• _WORK TASK_: Please transcribe all of the entries exactly, leaving out any images.

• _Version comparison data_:
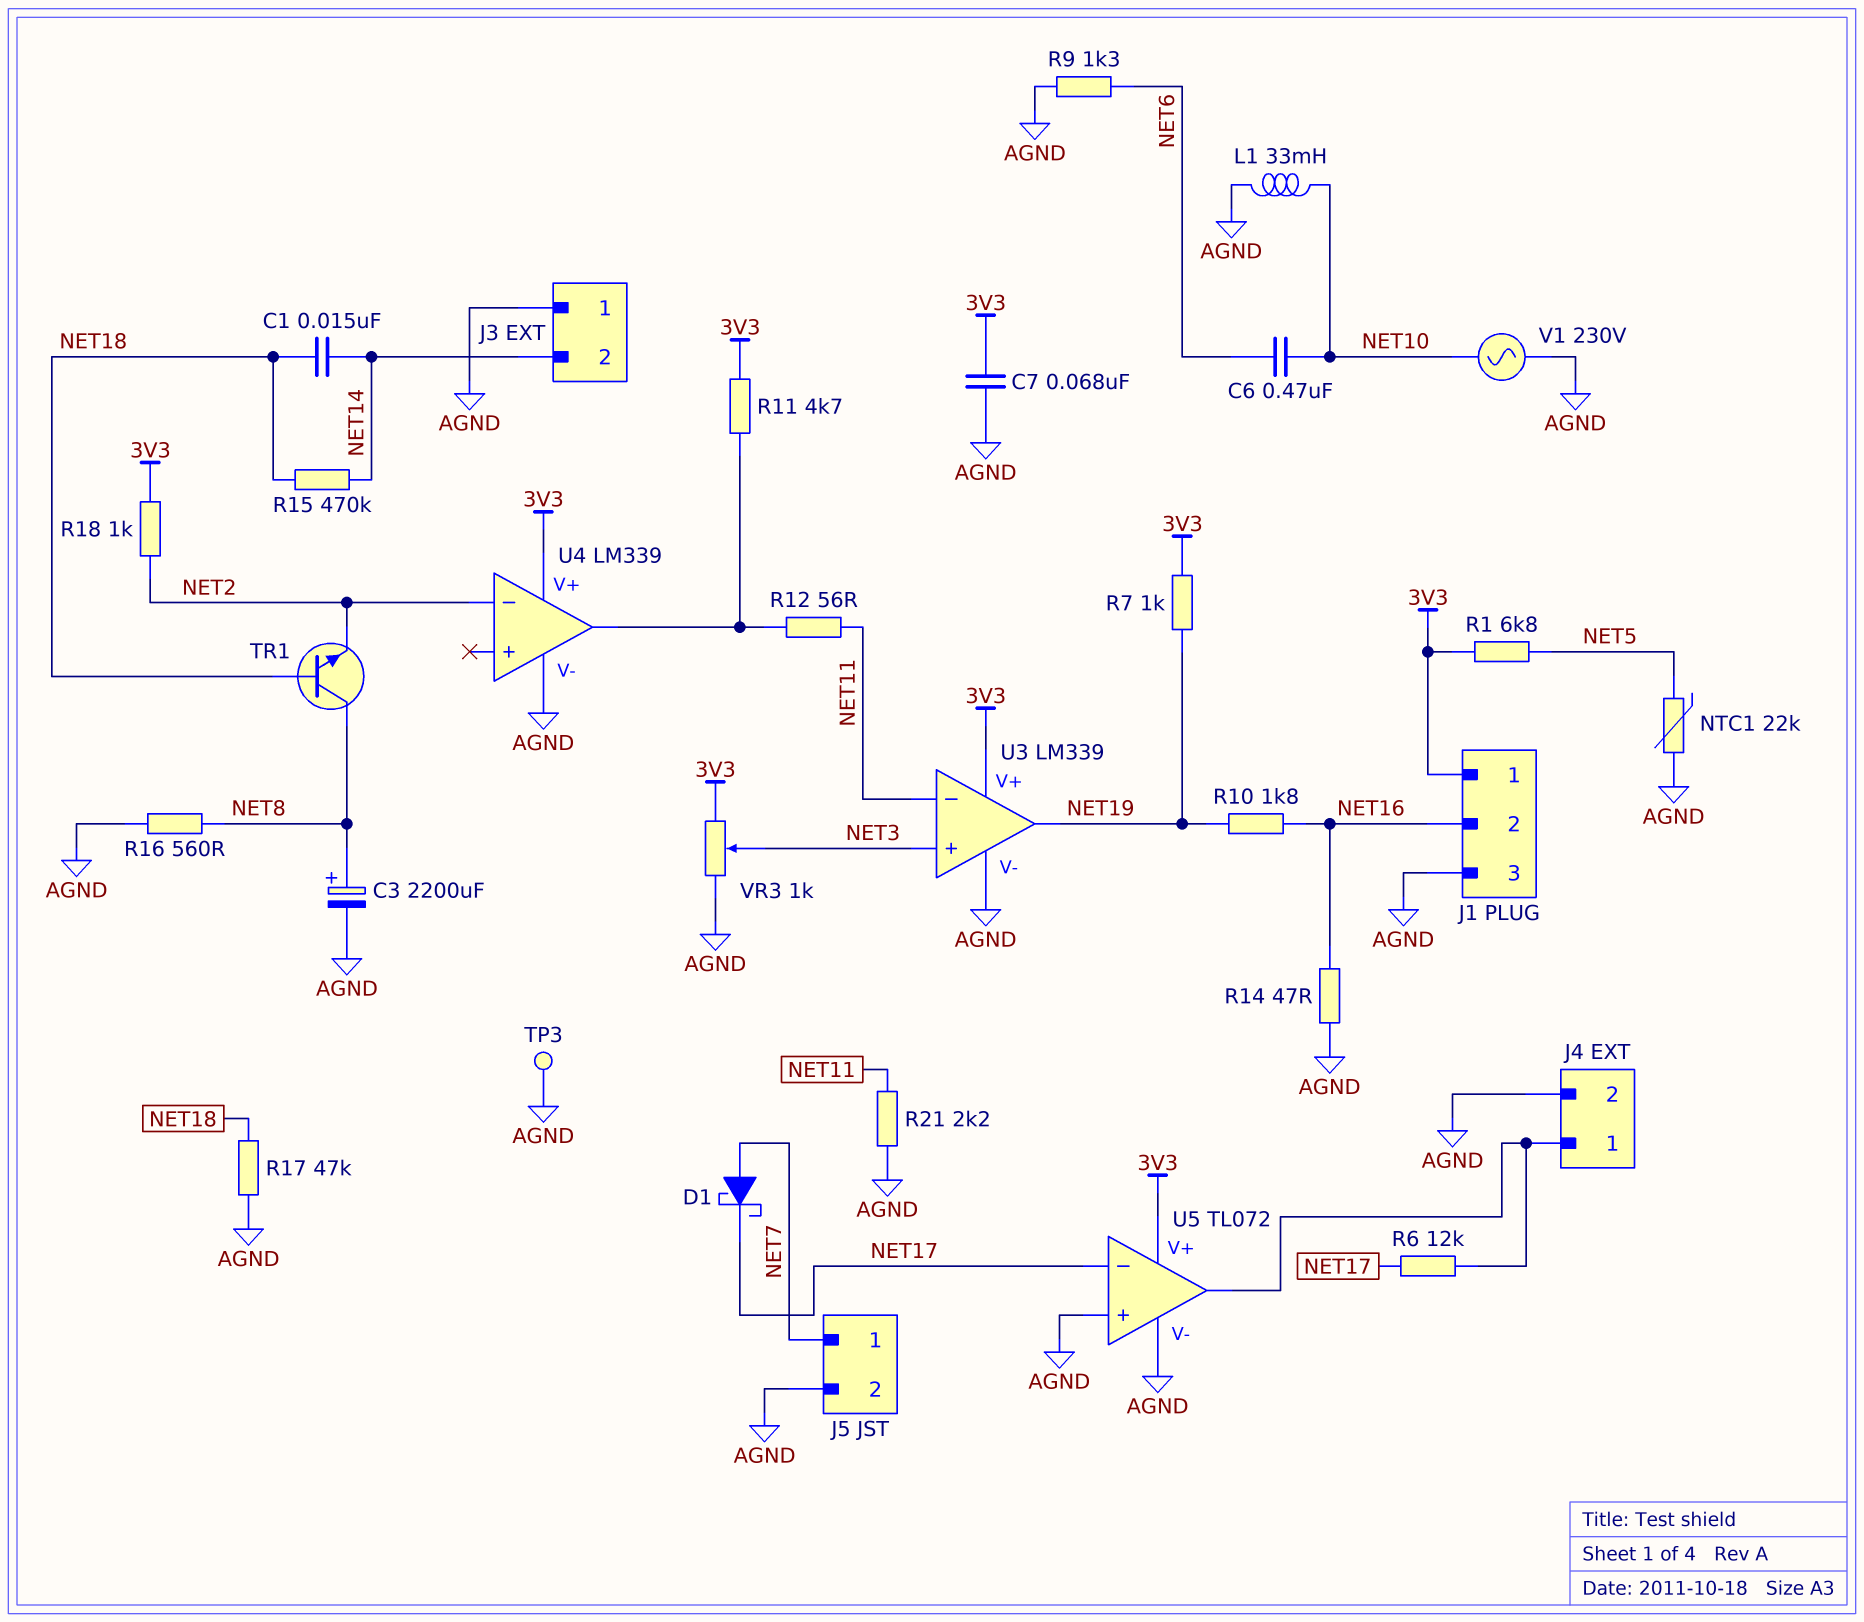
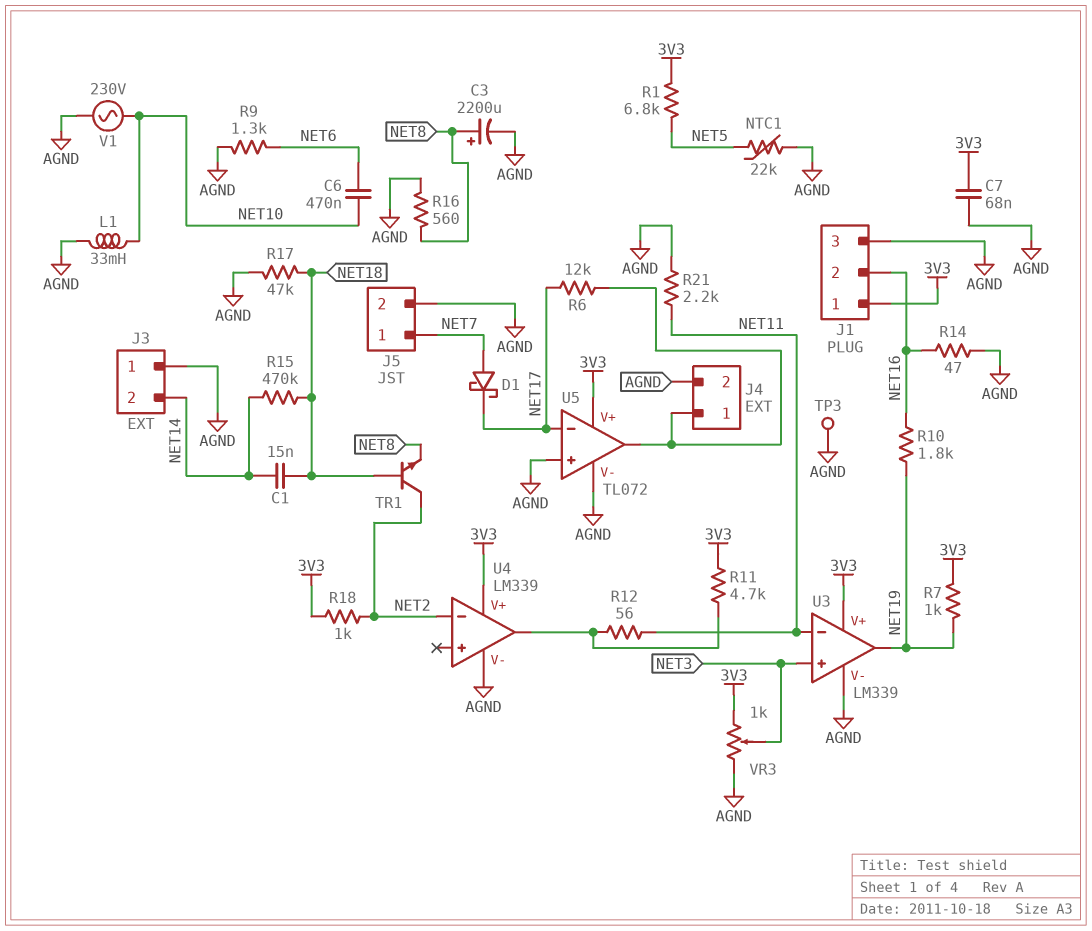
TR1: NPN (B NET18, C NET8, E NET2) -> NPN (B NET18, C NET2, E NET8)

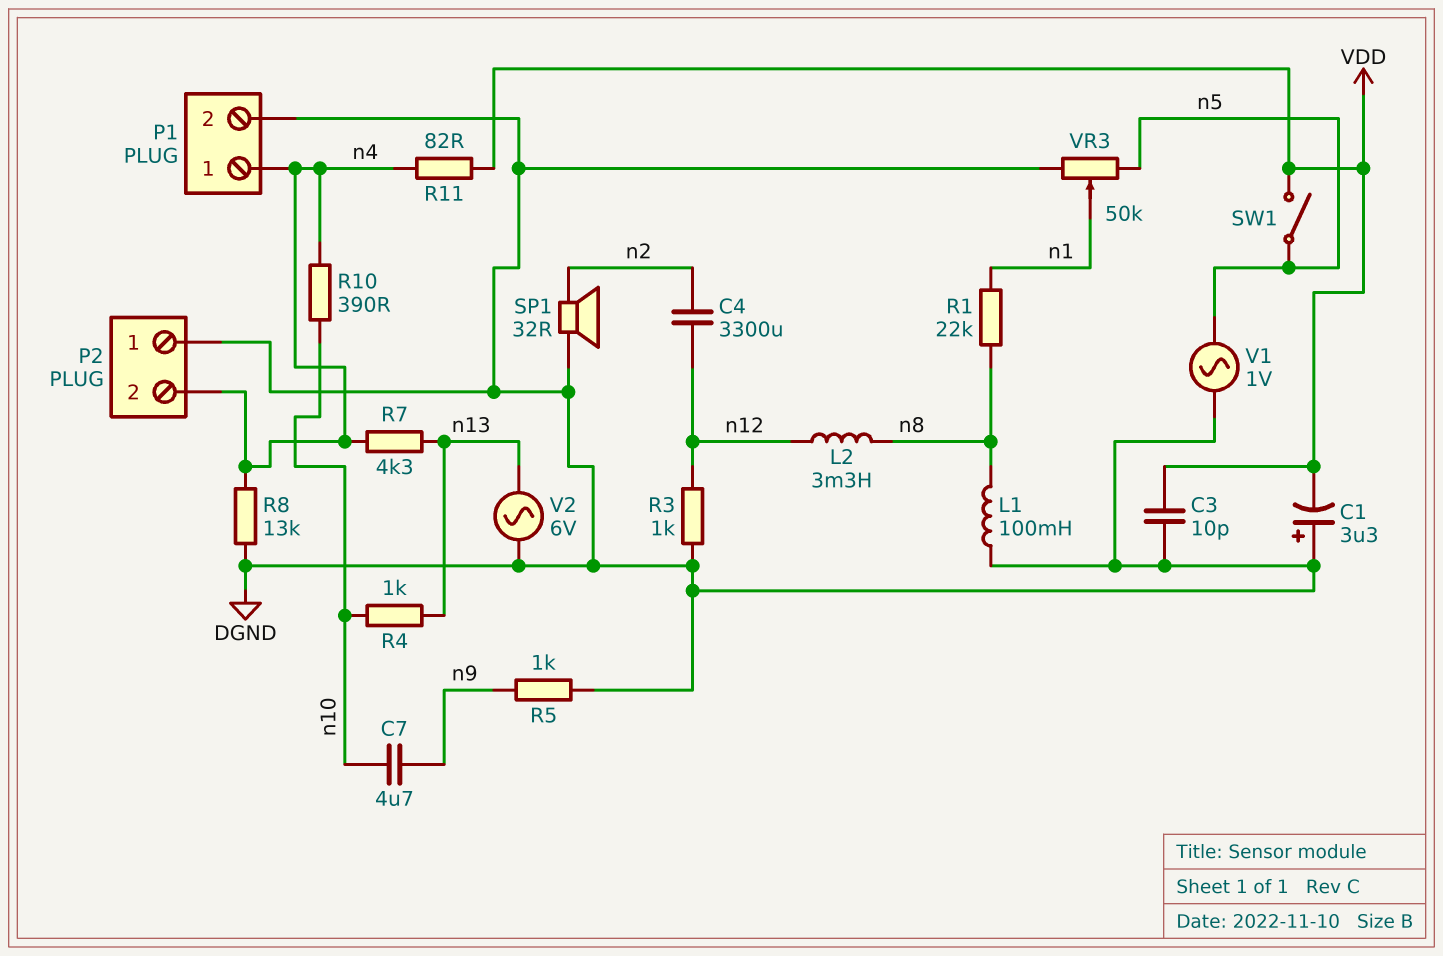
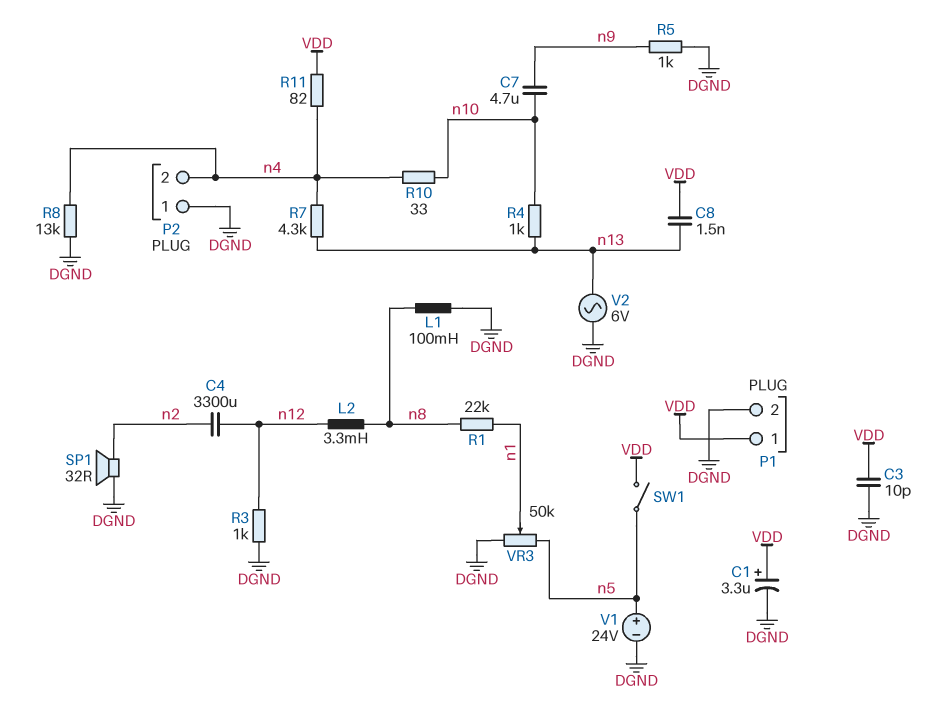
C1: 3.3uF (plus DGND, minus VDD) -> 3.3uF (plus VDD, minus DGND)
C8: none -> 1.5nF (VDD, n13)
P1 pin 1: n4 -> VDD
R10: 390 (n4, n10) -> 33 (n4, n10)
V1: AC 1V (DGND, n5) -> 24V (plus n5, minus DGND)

• _ANSWER FOR THIS EXERCISE_:
TR1: NPN (B NET18, C NET8, E NET2) -> NPN (B NET18, C NET2, E NET8)

C1: 3.3uF (plus DGND, minus VDD) -> 3.3uF (plus VDD, minus DGND)
C8: none -> 1.5nF (VDD, n13)
P1 pin 1: n4 -> VDD
R10: 390 (n4, n10) -> 33 (n4, n10)
V1: AC 1V (DGND, n5) -> 24V (plus n5, minus DGND)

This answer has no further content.